Work required:
Print only the lines below, from the very first to the one containing "orange soap dispenser", exactly as they stand. Do not print pictures.

Coordinate-based change listings:
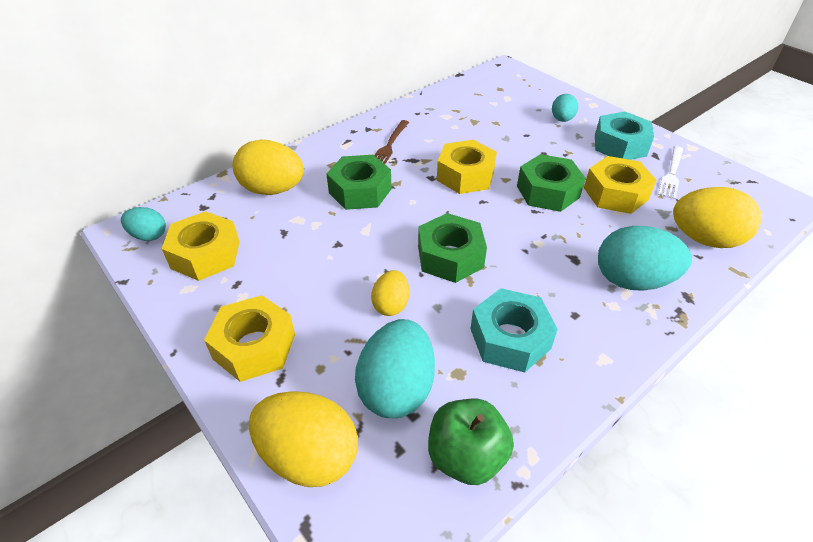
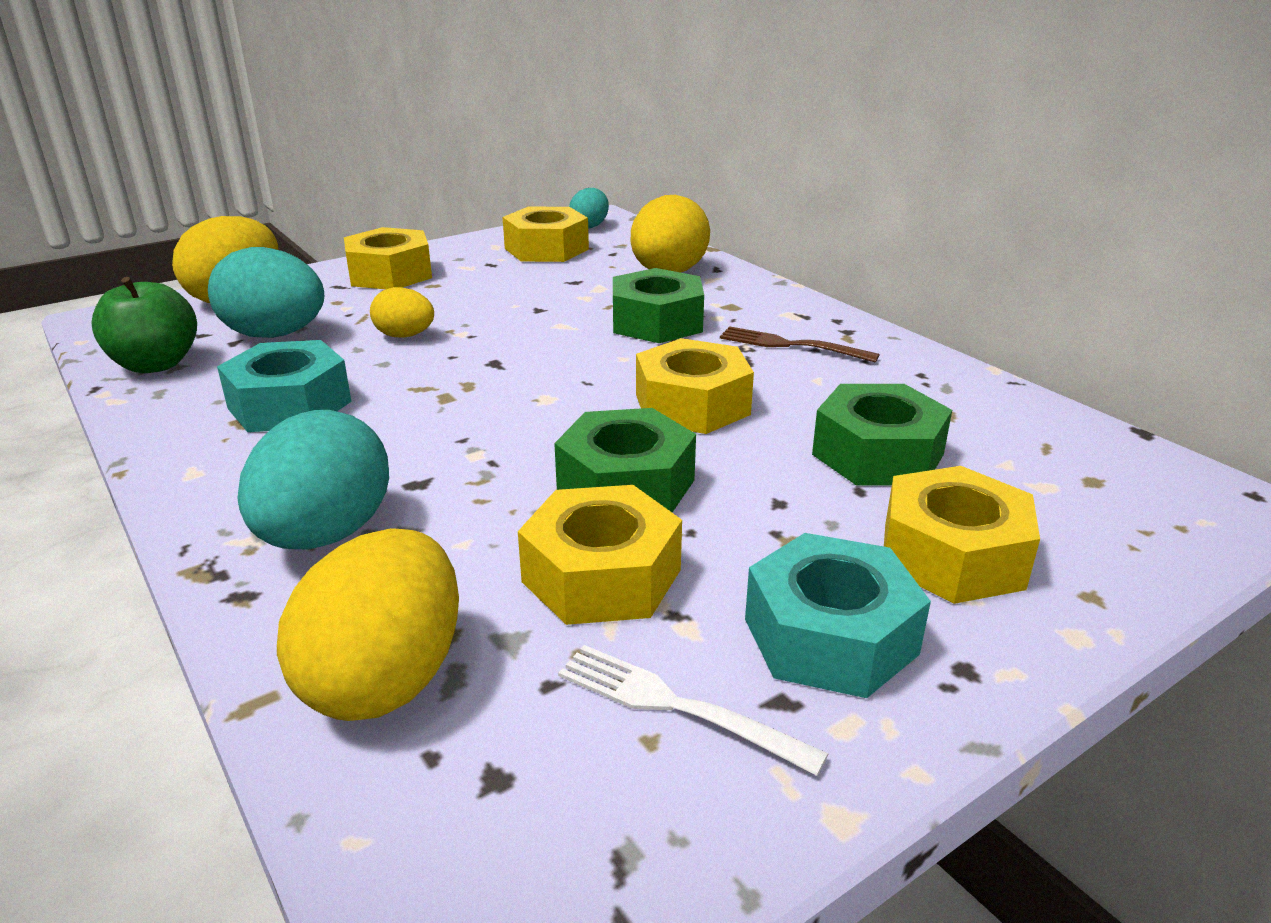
camera: 95 degrees right, 15 degrees down
green nut [418,213,487,283] -> green nut moved to [812,384,952,485]
turquoise egg [552,94,578,122] -> yellow nut [884,466,1040,604]

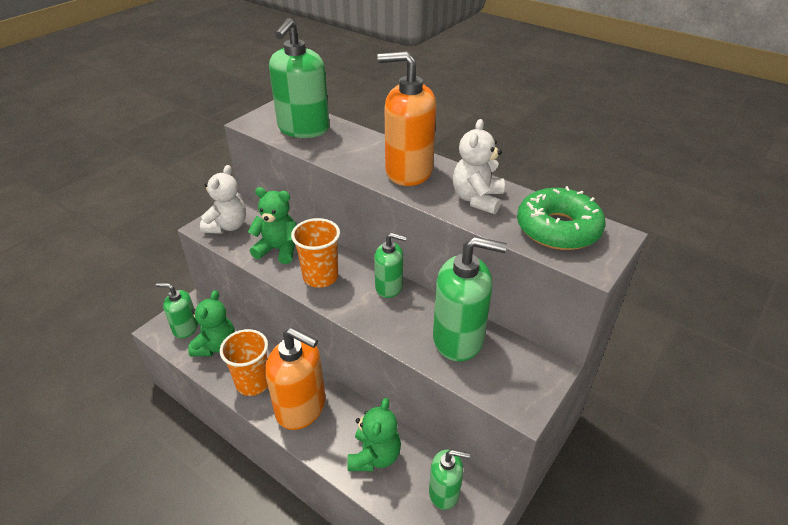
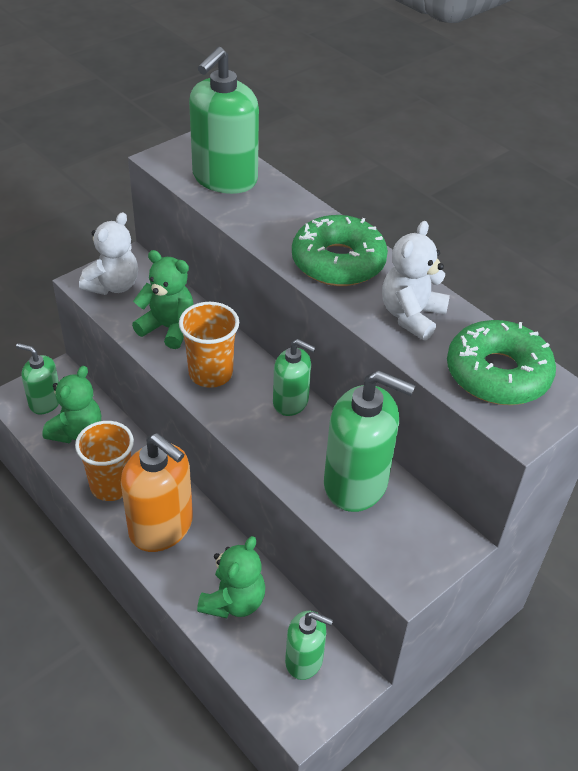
camera: 10 degrees right, 5 degrees up
orange soap dispenser [377,51,436,186] -> green donut [292,215,388,286]

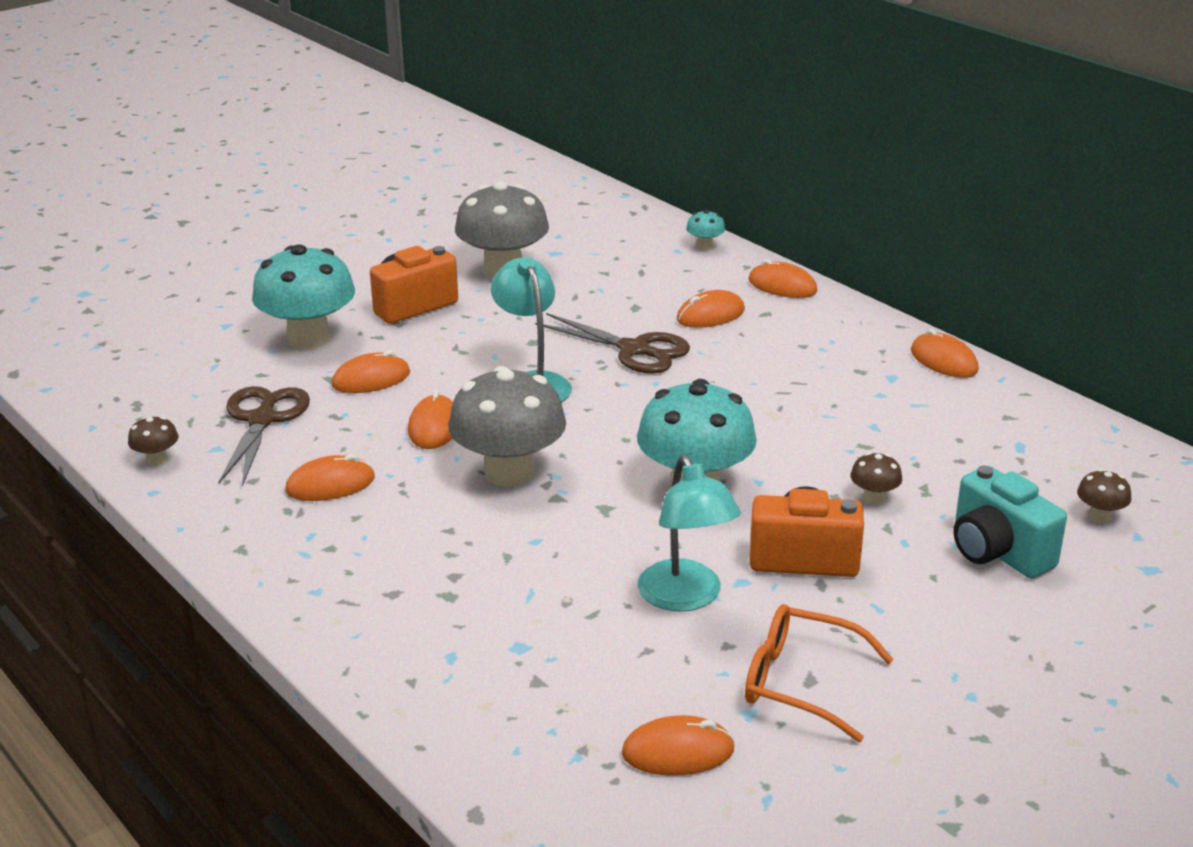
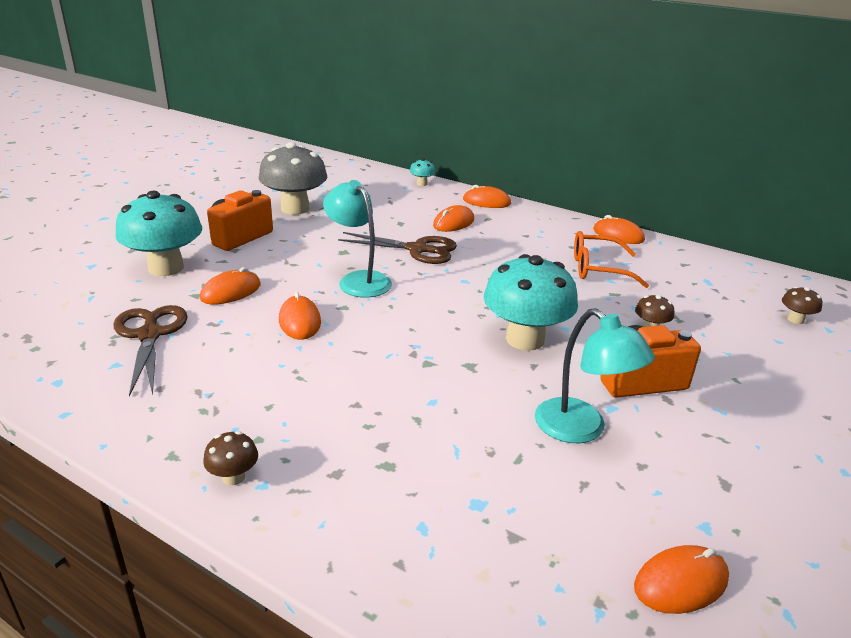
camera: 20 degrees left, 0 degrees up
brown mushroom [128,416,179,466] -> brown mushroom moved to [203,431,258,485]
orange mouse [285,454,375,501] -> none
grey mushroom [448,366,566,487] -> none
orange glasses [745,604,894,742] -> orange glasses moved to [574,231,649,288]
turquoise camera [953,466,1067,578] -> none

Written solution:
camera: 95 degrees right, 15 degrees down
green nut [418,213,487,283] -> green nut moved to [812,384,952,485]
turquoise egg [552,94,578,122] -> yellow nut [884,466,1040,604]

camera: 10 degrees right, 5 degrees up
orange soap dispenser [377,51,436,186] -> green donut [292,215,388,286]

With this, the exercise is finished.